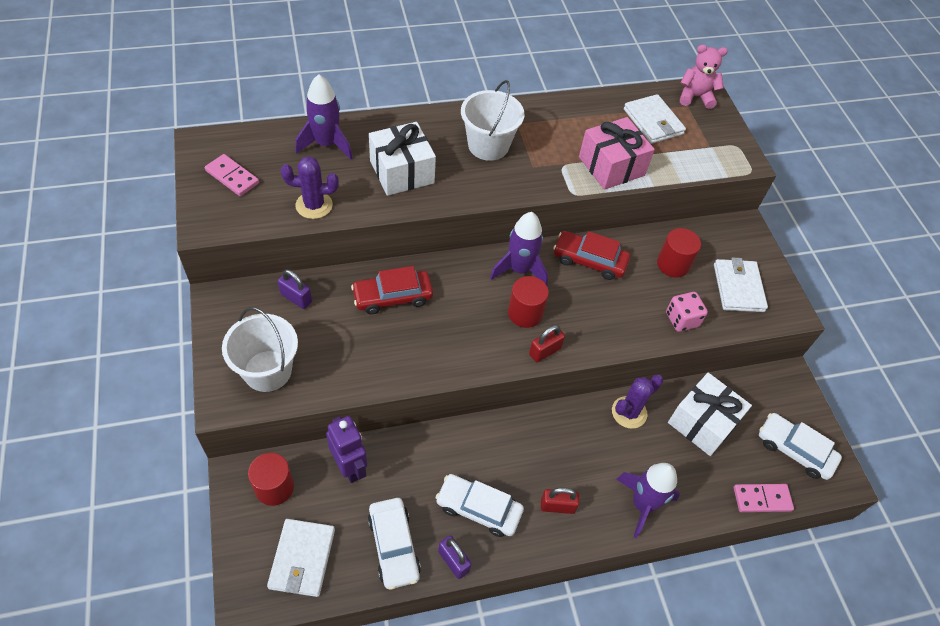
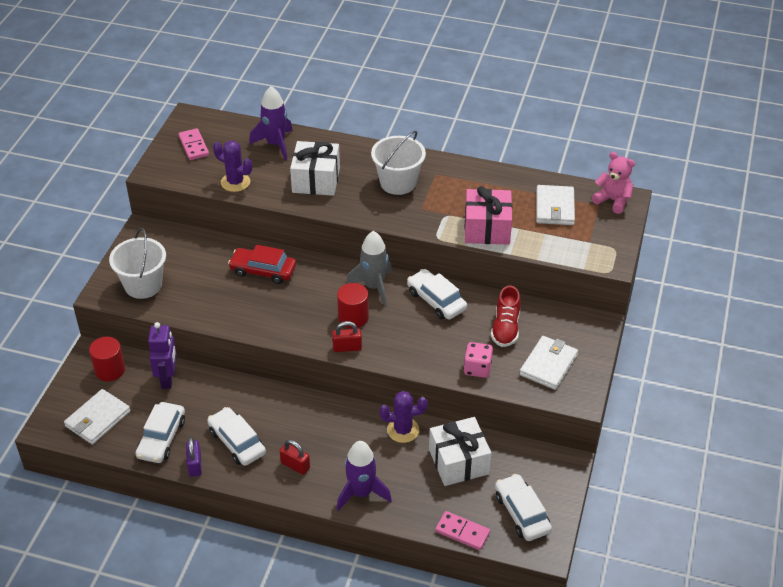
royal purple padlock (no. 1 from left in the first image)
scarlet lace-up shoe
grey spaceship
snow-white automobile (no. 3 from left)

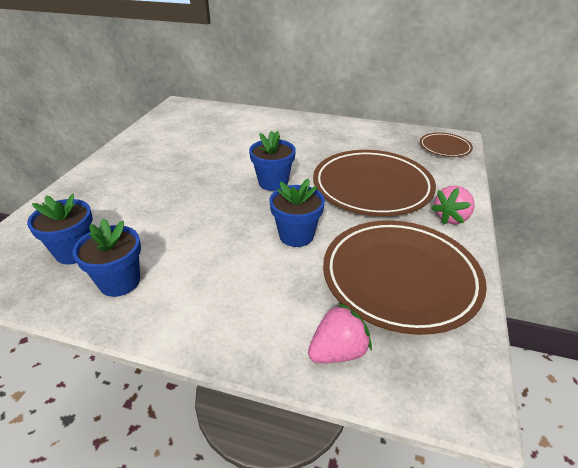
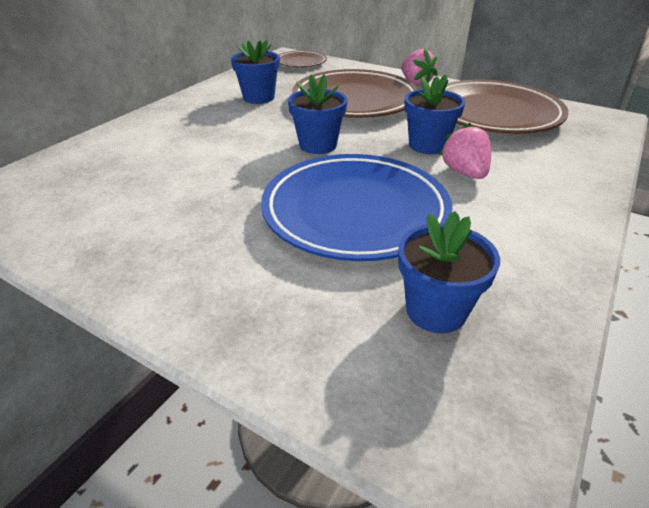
blue plate
blue plant pot (no. 1 from left)
rosy berry (no. 2 from left)

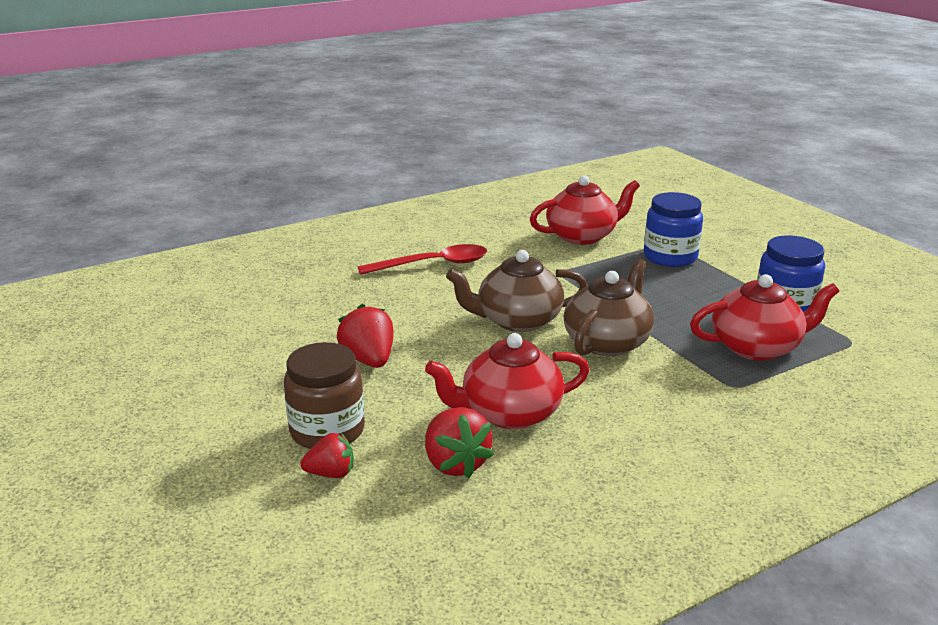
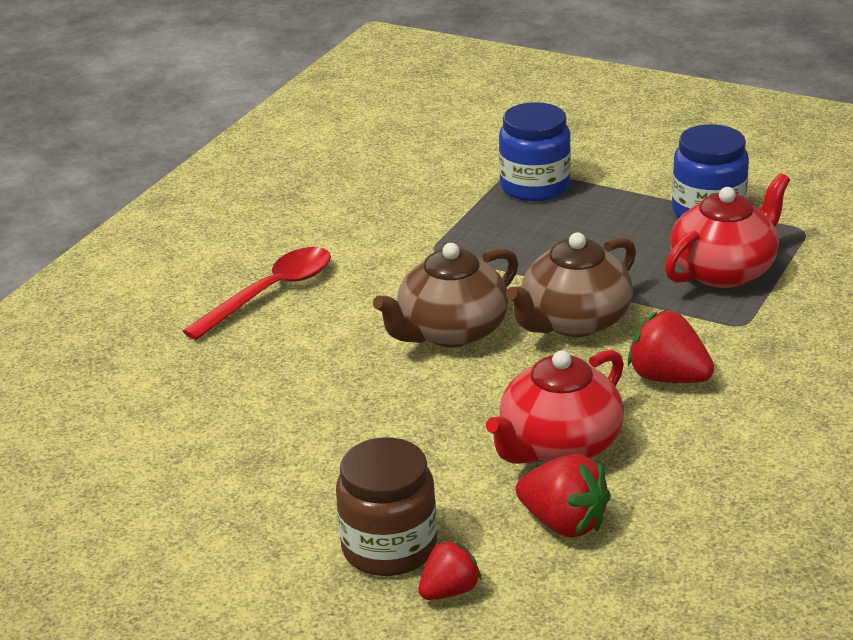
scarlet tea pot (no. 2 from left in the first image)
scarlet berry (no. 3 from left)
brown tea pot (no. 2 from left)

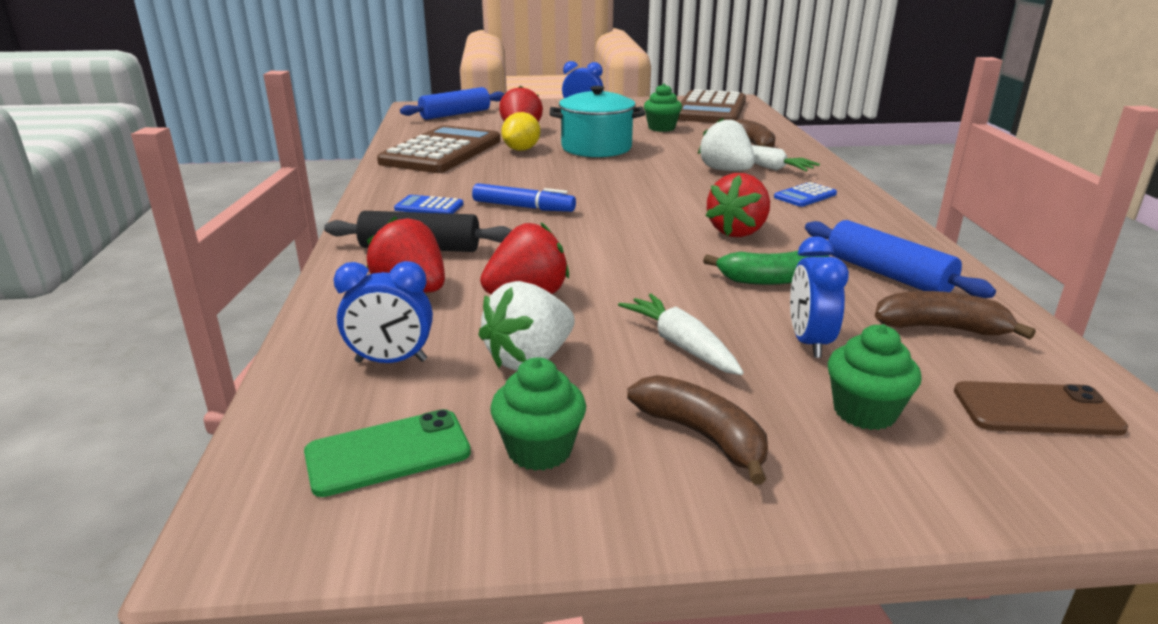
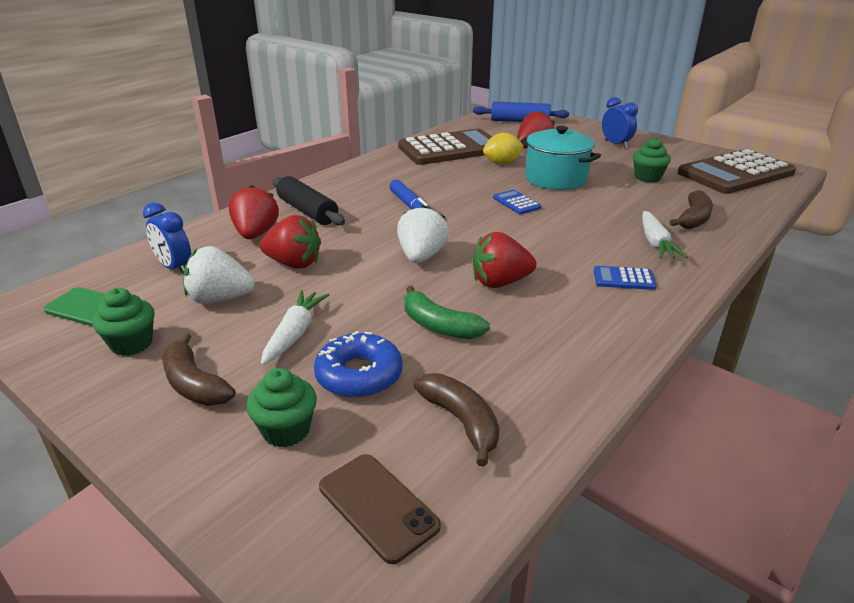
blue rolling pin (no. 2 from left in the first image)
blue adding machine (no. 1 from left)
snow-white berry (no. 2 from left)
blue donut
brown banana fruit (no. 1 from left)

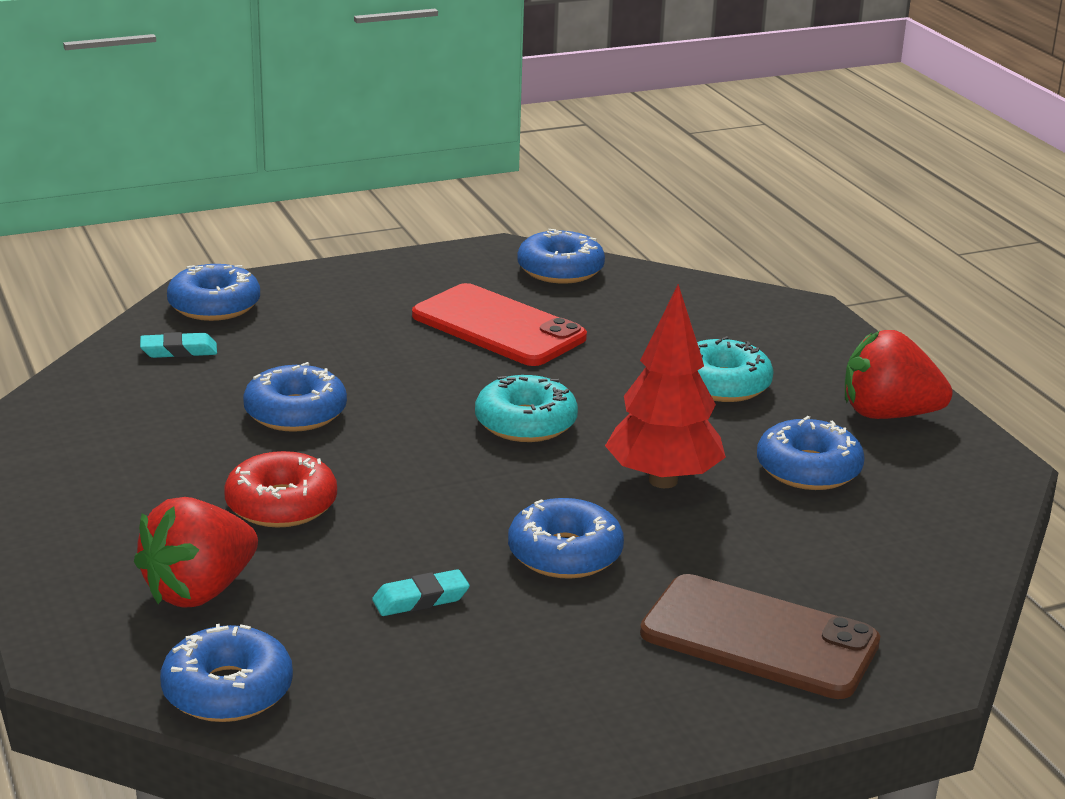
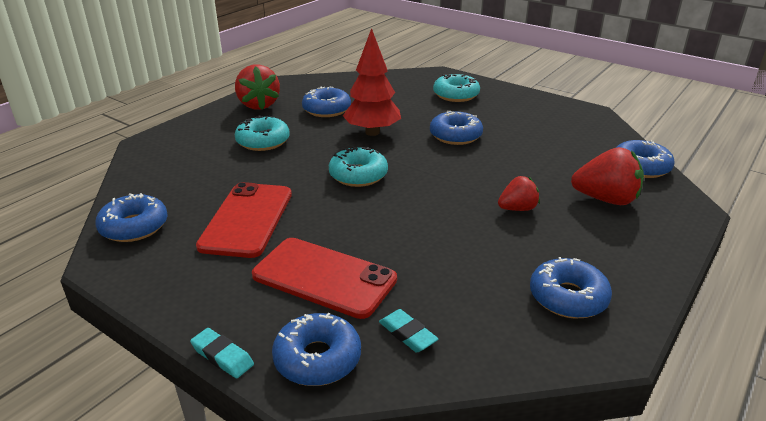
scarlet phone (no. 2 from left)
blue donut (no. 5 from left)
teal pencil eraser (no. 1 from left)
scarlet berry (no. 2 from left)
teal donut (no. 3 from left)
======
* Activity: Give again, word for word, the lines above from the one with "blue adding machine (no. 1 from left)" through the final line of the data, both ends included. Do not copy any picture.

* Task solution:
blue adding machine (no. 1 from left)
snow-white berry (no. 2 from left)
blue donut
brown banana fruit (no. 1 from left)

scarlet phone (no. 2 from left)
blue donut (no. 5 from left)
teal pencil eraser (no. 1 from left)
scarlet berry (no. 2 from left)
teal donut (no. 3 from left)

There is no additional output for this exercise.